BEGIN Input data
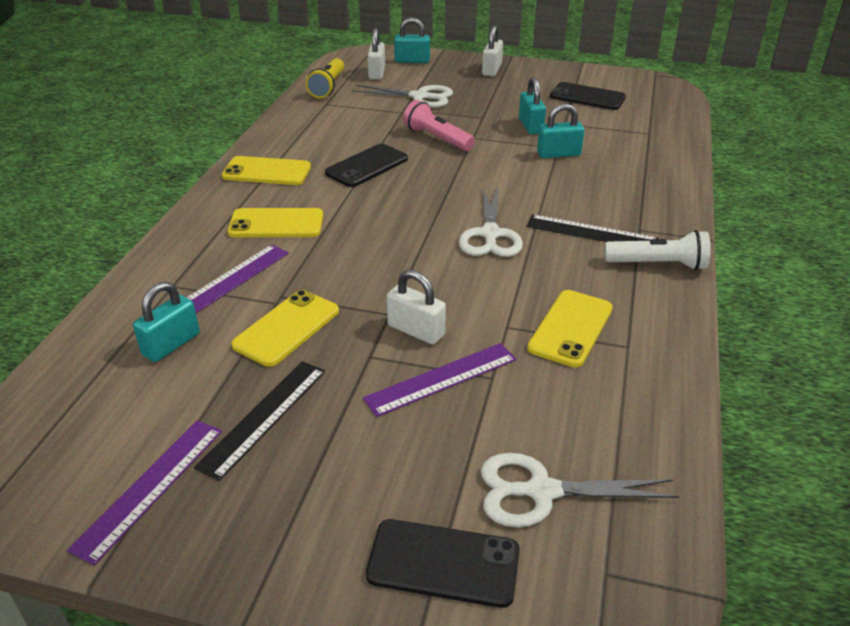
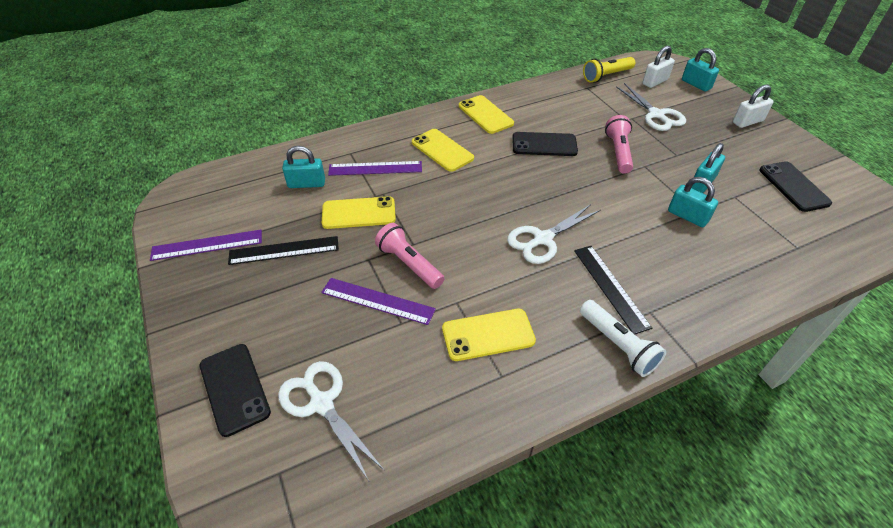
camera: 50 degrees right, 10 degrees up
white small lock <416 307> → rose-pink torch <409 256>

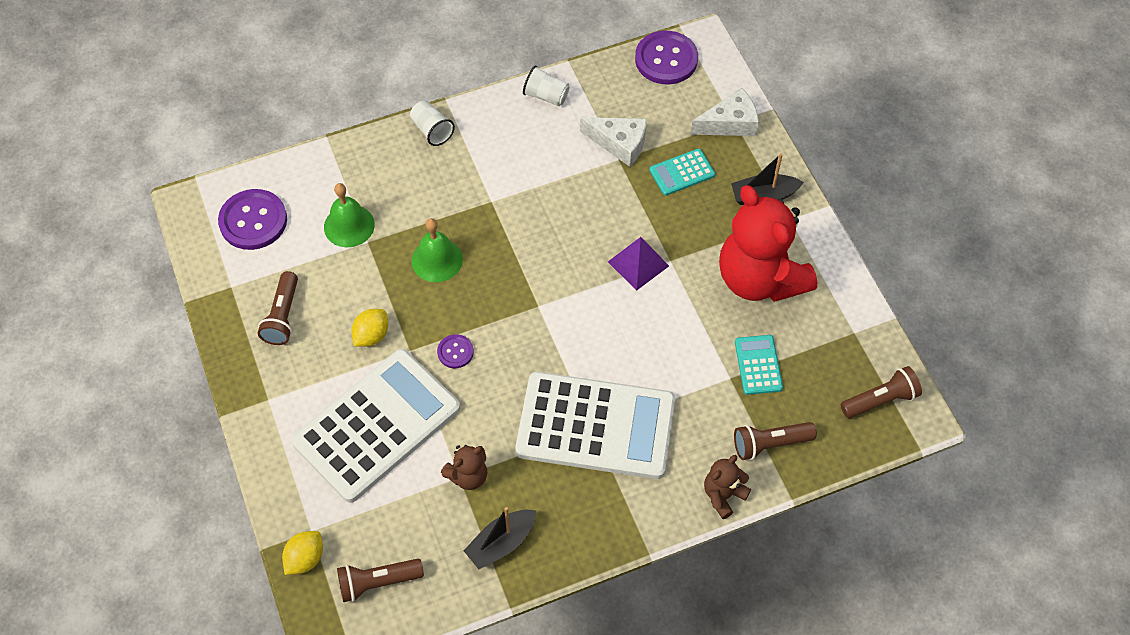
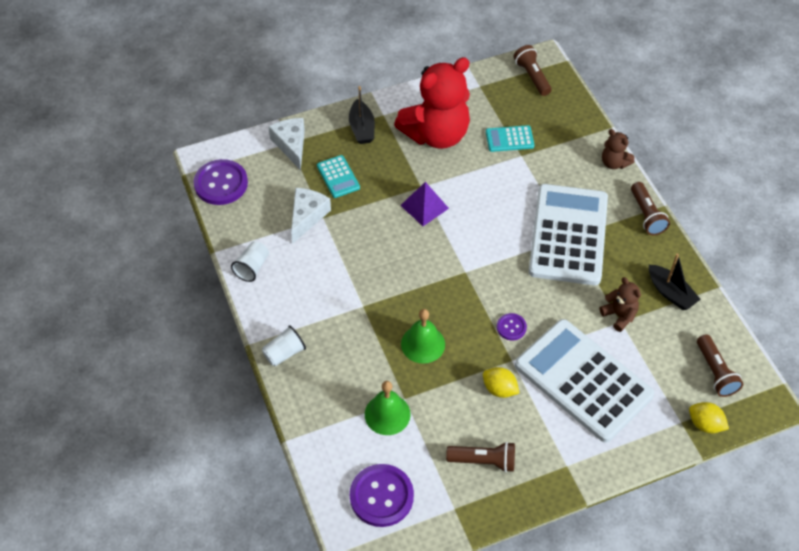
camera: 90 degrees left, 5 degrees down
russet torch <775 441> → russet torch <650 208>, moved

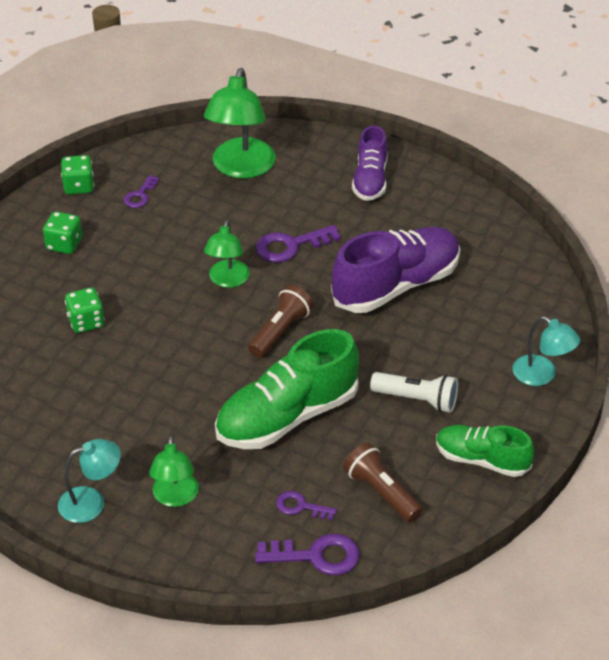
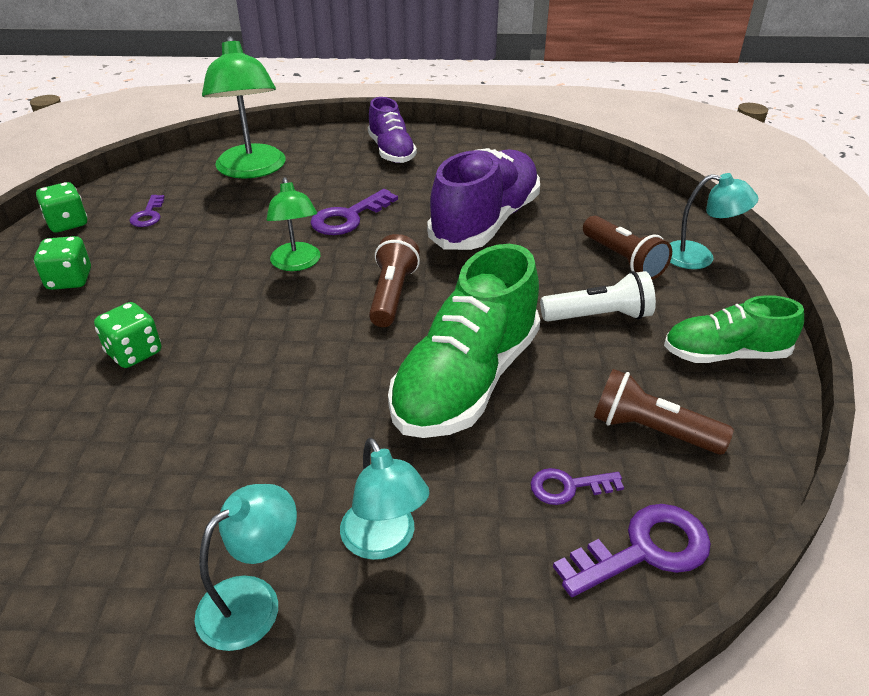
camera: 25 degrees left, 5 degrees down
emerald reading lamp <174 471> → teal reading lamp <385 499>
- → russet torch <627 248>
END Input data
Please return all lines from the records that hold the word "russet".

russet torch <775 441> → russet torch <650 208>, moved
- → russet torch <627 248>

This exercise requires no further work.